** Supplied records **
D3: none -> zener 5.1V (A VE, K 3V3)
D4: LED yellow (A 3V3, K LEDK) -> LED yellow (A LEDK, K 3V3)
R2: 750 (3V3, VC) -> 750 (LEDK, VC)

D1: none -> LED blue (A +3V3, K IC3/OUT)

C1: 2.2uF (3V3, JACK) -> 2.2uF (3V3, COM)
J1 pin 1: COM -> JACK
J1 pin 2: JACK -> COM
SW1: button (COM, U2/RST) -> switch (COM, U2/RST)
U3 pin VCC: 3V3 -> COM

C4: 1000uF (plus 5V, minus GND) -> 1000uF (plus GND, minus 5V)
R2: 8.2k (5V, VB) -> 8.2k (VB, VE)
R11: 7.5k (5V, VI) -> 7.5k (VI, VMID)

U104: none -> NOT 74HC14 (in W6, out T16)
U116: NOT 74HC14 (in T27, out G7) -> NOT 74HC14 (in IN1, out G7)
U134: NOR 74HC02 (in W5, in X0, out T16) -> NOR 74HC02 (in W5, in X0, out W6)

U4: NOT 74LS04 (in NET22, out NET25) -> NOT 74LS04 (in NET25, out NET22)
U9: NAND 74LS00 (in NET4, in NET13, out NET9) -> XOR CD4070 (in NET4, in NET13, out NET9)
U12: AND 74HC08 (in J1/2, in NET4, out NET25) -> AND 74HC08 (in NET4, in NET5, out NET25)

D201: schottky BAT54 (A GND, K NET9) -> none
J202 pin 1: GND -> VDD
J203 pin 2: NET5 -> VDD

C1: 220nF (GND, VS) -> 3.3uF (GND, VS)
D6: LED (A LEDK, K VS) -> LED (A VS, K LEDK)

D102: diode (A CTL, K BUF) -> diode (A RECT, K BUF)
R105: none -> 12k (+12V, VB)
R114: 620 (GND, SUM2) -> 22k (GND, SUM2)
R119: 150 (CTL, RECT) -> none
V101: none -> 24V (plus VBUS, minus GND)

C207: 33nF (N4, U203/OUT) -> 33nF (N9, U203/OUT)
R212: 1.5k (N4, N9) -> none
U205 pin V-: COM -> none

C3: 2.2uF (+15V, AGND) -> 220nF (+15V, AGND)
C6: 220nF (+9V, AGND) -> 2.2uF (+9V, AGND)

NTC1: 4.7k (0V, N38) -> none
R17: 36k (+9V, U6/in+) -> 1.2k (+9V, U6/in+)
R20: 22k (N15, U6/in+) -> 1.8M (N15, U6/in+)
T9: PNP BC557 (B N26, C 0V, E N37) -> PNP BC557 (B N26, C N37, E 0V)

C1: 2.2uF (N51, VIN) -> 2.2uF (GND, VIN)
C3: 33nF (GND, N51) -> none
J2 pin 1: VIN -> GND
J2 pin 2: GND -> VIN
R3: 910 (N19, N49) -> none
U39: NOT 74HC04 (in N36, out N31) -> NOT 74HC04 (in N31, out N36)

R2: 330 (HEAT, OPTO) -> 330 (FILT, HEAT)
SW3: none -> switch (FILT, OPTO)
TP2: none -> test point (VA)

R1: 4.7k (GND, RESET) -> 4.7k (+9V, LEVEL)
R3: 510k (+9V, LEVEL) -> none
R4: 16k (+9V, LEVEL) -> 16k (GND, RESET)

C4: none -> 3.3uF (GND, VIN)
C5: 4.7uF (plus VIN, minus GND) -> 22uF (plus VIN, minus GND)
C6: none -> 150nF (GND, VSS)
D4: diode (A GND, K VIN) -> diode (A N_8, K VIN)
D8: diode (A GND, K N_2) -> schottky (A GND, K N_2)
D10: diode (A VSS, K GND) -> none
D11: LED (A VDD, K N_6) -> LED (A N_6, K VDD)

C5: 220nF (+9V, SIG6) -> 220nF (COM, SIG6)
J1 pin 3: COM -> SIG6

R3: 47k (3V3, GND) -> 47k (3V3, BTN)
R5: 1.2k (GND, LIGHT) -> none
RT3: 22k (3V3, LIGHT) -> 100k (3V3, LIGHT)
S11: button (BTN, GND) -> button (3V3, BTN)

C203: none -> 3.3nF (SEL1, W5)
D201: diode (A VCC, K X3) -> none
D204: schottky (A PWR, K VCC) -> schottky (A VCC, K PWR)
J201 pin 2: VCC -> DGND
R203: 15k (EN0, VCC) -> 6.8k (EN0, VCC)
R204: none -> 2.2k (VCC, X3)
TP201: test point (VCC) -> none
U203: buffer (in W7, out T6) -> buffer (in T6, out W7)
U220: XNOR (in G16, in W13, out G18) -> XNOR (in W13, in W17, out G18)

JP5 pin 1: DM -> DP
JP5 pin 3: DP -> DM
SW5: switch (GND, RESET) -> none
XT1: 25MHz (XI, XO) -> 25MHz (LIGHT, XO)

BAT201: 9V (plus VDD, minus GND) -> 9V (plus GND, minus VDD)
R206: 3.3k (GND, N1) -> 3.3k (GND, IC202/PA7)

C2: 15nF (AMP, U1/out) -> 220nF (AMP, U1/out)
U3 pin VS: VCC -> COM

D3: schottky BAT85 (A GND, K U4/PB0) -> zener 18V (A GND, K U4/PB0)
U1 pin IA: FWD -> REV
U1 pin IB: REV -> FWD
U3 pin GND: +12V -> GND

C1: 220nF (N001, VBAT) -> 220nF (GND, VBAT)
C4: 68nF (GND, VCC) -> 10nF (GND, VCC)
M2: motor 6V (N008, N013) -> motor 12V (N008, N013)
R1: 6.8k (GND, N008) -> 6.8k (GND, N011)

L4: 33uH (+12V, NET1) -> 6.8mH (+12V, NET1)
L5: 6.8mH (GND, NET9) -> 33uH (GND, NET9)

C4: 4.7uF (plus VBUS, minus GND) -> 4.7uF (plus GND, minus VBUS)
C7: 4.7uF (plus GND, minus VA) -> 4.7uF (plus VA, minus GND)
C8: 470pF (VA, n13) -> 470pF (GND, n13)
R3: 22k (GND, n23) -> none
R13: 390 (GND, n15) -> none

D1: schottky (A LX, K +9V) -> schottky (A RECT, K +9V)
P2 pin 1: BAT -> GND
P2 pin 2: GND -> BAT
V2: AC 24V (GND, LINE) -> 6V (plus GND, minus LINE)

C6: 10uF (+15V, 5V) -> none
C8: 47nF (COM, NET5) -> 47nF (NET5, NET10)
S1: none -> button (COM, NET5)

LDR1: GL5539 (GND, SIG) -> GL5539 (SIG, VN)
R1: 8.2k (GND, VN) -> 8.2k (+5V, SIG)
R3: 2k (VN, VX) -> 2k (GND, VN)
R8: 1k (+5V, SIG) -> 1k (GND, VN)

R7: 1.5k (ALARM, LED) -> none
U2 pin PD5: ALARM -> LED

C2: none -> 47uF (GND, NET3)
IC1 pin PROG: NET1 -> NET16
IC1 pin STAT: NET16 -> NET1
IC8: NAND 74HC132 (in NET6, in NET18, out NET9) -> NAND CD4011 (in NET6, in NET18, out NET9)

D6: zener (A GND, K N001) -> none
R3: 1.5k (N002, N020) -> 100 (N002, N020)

** Task statement **
Which lines in the data above hold the string "FILT"? Return each of them.

** Worked solution **
R2: 330 (HEAT, OPTO) -> 330 (FILT, HEAT)
SW3: none -> switch (FILT, OPTO)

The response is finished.